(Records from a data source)

_ _ _ _

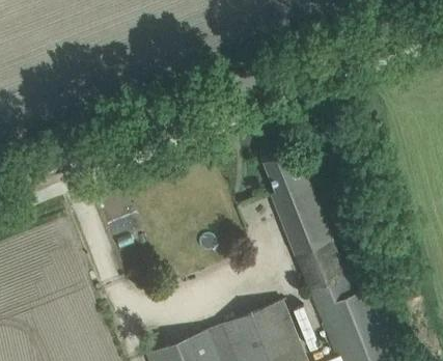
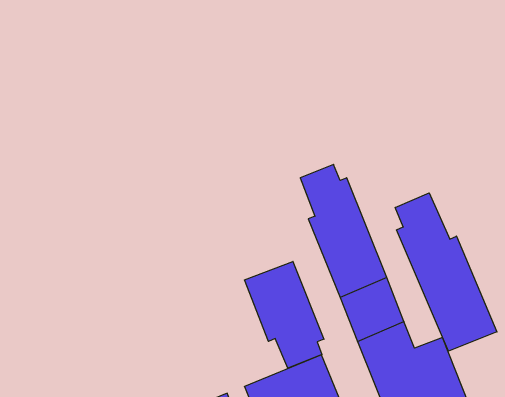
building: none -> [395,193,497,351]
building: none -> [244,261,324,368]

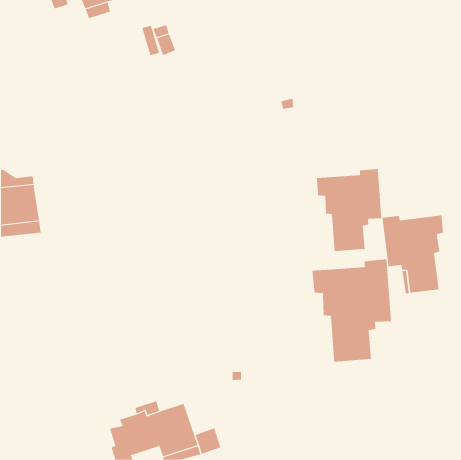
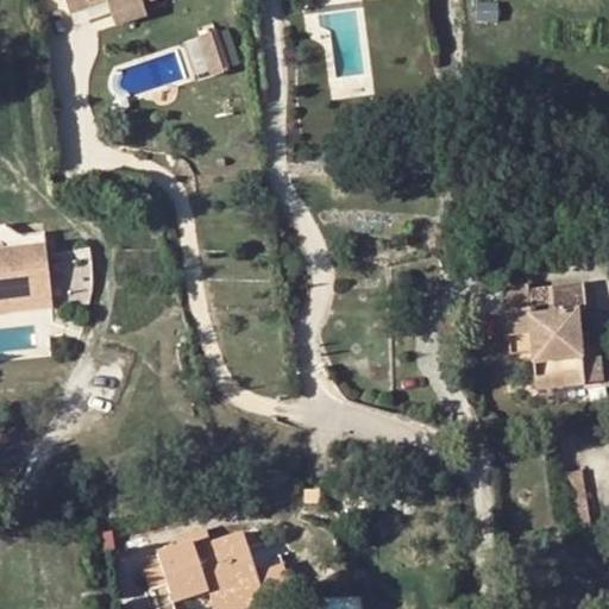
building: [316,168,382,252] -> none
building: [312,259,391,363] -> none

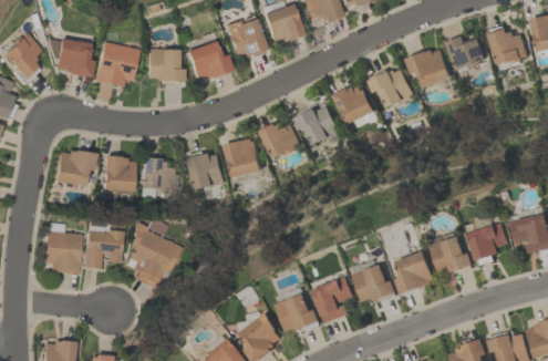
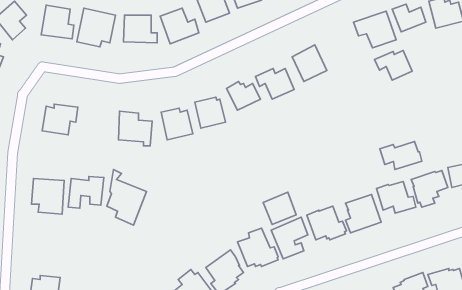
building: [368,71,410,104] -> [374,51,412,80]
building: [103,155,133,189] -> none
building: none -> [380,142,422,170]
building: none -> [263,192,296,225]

_ _ _ _

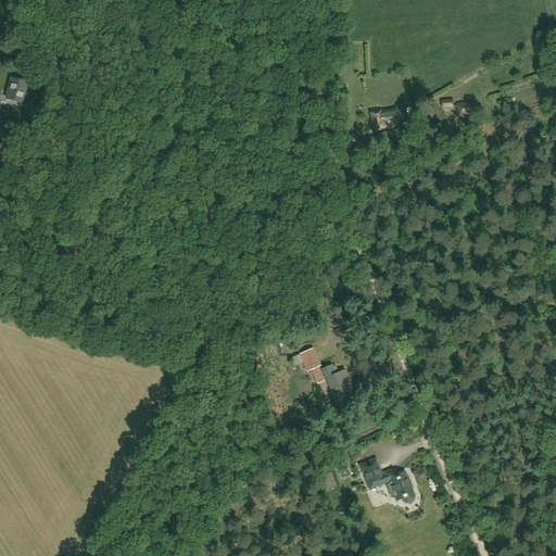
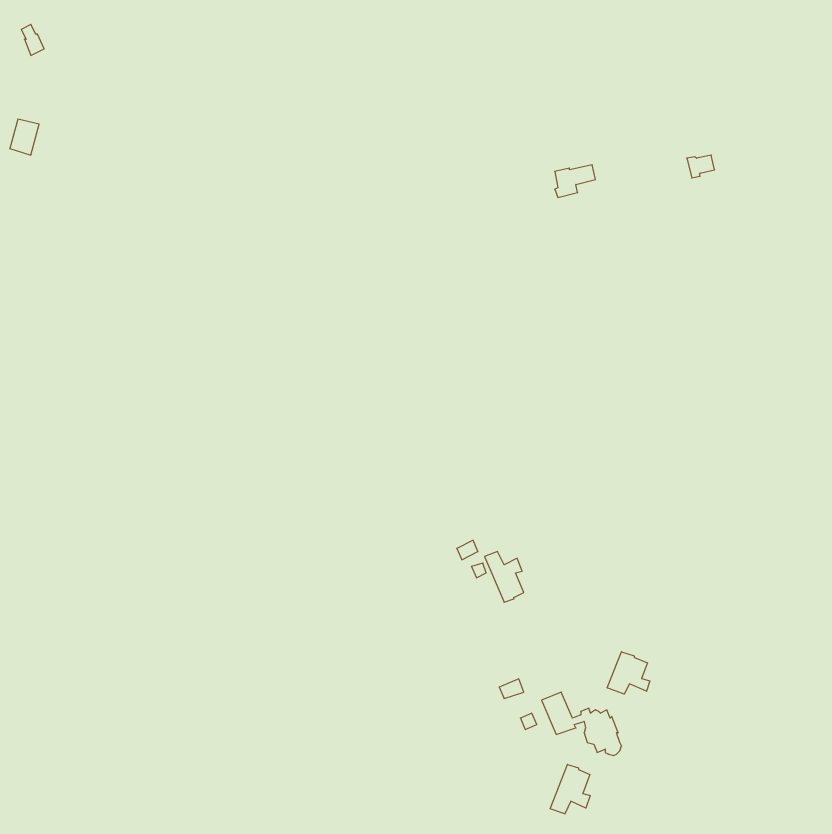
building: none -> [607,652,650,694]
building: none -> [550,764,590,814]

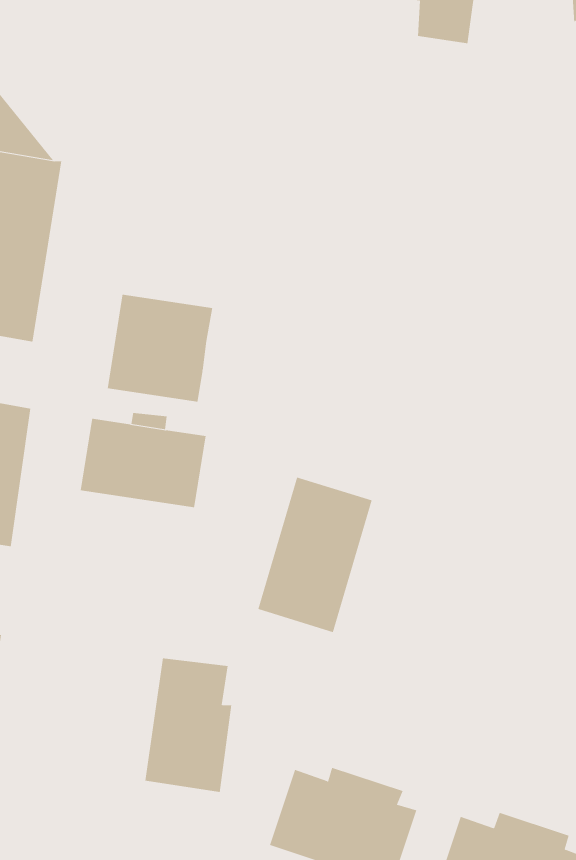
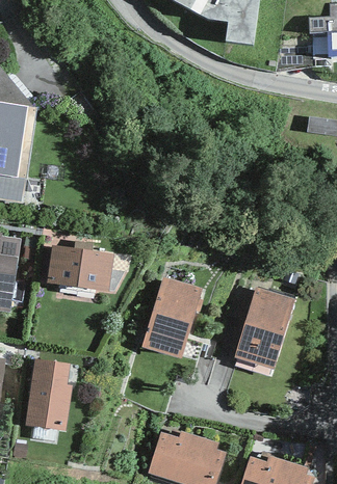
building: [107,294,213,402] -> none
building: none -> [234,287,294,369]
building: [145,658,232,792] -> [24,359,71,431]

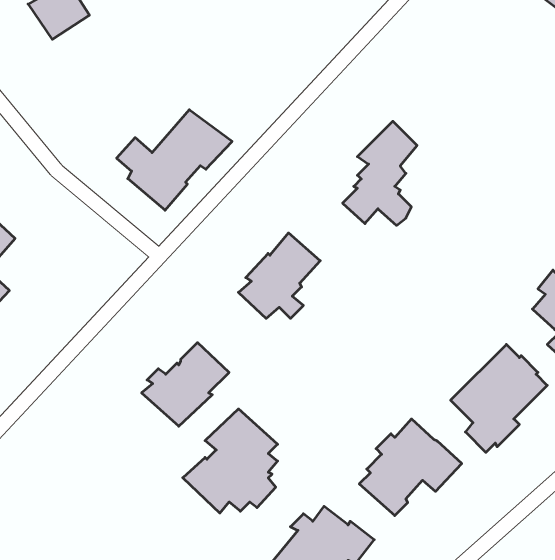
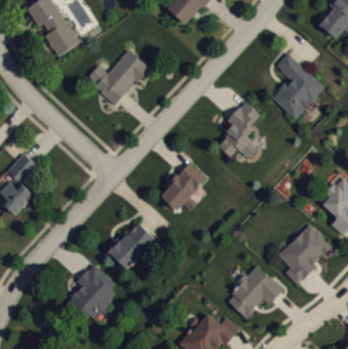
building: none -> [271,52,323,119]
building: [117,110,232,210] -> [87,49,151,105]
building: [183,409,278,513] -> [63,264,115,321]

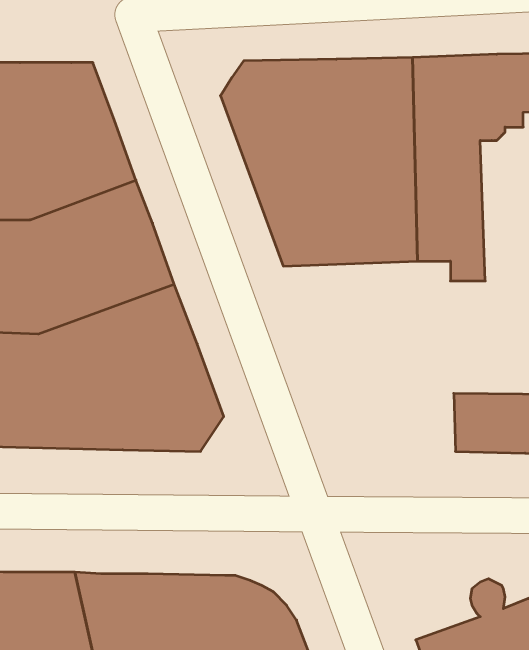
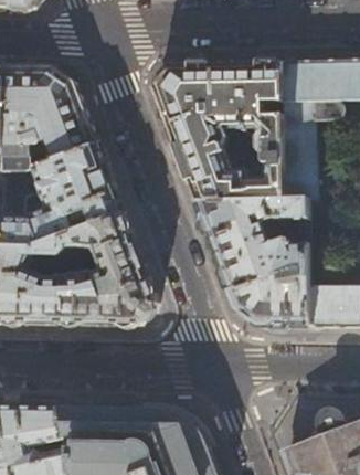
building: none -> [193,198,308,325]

_ _ _ _

### EXERCISE DETAILS
Of the records above, print only the lines from the one containing "building: [117,110,232,210] ->" through the one containing "building: none -> [193,198,308,325]", inclusive and unaltered, leaving out pictures.

### ANSWER SECTION
building: [117,110,232,210] -> [87,49,151,105]
building: [183,409,278,513] -> [63,264,115,321]

building: none -> [193,198,308,325]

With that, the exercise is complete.